## What needs to be done:
In the listing that follows, locate the line containing "black trapezoid: moved" and the line containing "pink hexagon at". Retype exactly those two lines and every line between them, and nothing more.

## Extracted information:
--- START ---
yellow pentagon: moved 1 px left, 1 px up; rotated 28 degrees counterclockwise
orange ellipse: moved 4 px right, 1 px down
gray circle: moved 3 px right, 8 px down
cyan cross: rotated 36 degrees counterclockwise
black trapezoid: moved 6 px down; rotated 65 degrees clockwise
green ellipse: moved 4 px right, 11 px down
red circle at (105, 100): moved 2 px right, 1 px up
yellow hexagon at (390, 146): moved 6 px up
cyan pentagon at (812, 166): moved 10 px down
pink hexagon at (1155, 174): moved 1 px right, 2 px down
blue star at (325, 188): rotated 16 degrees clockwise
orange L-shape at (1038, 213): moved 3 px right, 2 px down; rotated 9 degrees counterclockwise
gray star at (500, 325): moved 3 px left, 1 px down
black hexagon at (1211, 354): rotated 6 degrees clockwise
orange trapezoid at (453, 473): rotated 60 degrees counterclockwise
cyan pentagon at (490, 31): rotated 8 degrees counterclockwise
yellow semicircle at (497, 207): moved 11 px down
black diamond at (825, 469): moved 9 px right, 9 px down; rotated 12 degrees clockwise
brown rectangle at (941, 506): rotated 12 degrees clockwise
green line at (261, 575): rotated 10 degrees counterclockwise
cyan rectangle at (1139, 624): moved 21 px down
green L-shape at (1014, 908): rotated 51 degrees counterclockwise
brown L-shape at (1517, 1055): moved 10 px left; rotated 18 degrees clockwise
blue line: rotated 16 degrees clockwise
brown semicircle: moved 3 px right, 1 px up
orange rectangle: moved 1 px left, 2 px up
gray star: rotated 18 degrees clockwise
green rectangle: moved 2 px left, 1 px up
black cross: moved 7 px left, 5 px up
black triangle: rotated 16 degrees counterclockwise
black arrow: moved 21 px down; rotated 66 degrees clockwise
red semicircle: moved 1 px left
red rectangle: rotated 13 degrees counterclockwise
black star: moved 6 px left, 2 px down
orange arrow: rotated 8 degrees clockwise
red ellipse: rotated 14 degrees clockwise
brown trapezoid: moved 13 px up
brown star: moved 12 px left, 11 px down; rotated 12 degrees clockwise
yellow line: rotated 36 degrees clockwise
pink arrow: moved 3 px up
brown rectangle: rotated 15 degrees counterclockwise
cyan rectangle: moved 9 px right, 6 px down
--- END ---
## Task answer:
black trapezoid: moved 6 px down; rotated 65 degrees clockwise
green ellipse: moved 4 px right, 11 px down
red circle at (105, 100): moved 2 px right, 1 px up
yellow hexagon at (390, 146): moved 6 px up
cyan pentagon at (812, 166): moved 10 px down
pink hexagon at (1155, 174): moved 1 px right, 2 px down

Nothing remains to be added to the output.